**PROBLEM TO SOLVE**
Needed from the data below: every line from the one with "orange carrot: 3 -> 1" up to and including the one with "yellow carrot: 0 -> 1", repeated exactly and with nothing else.

**INPUT DATA**
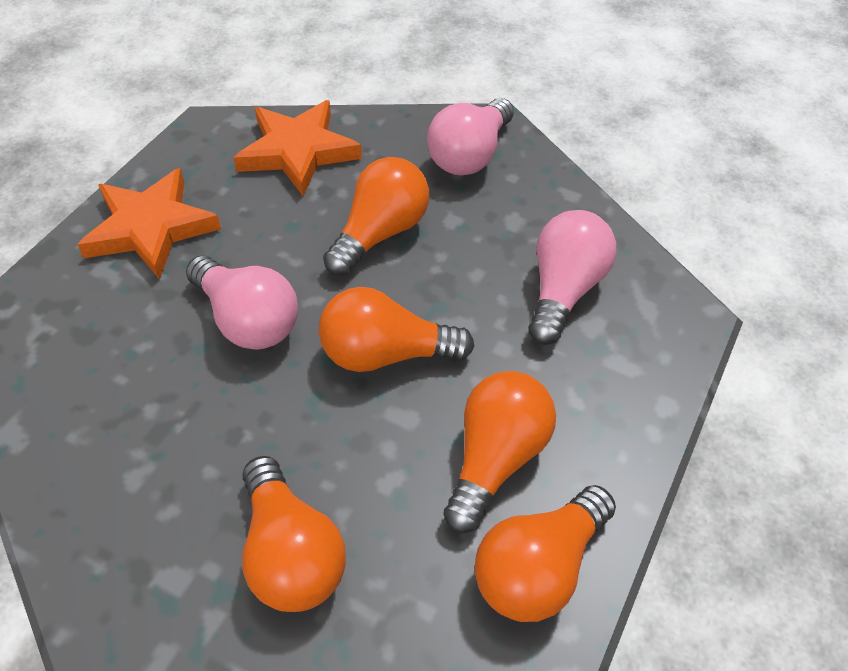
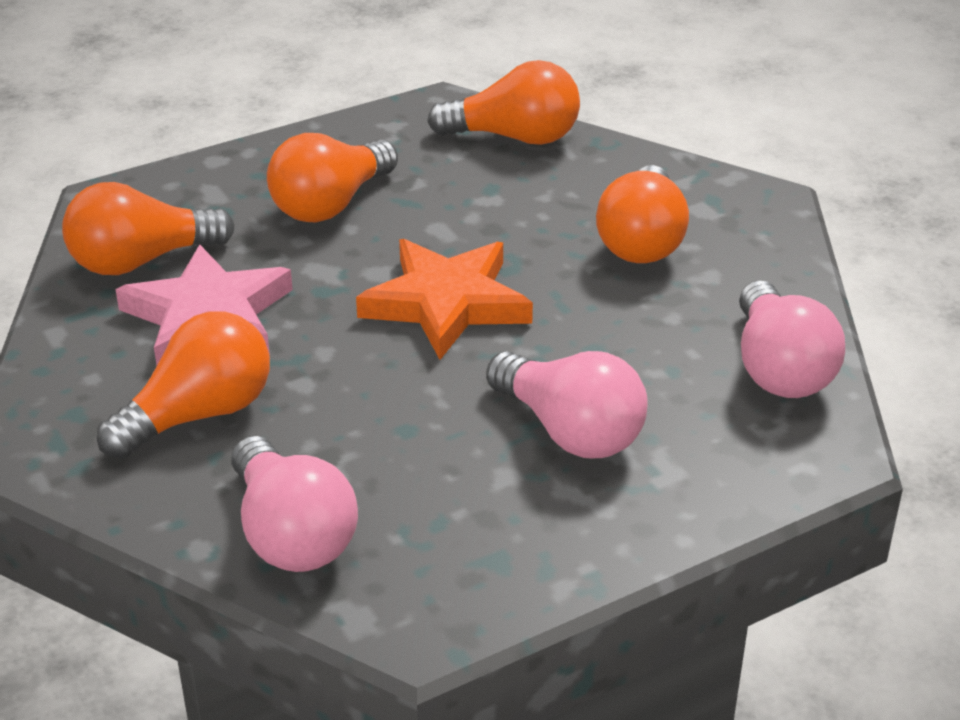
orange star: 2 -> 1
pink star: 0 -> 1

---

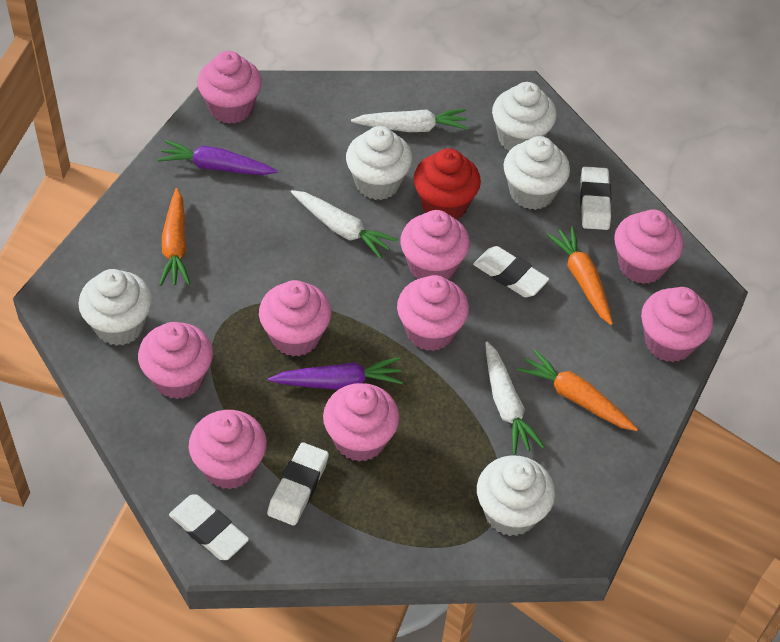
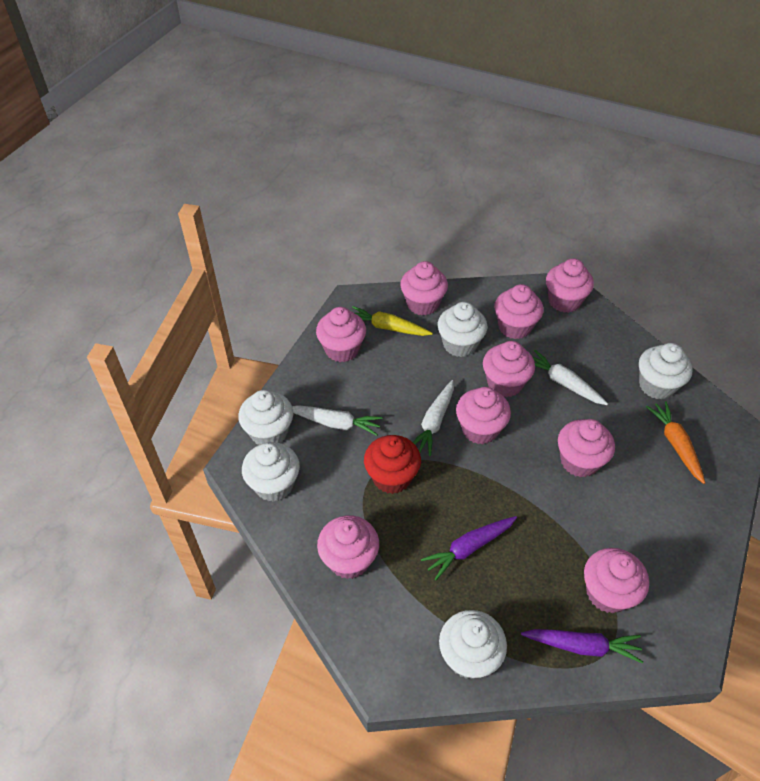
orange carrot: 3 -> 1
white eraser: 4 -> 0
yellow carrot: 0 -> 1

**RESPONSE**
orange carrot: 3 -> 1
white eraser: 4 -> 0
yellow carrot: 0 -> 1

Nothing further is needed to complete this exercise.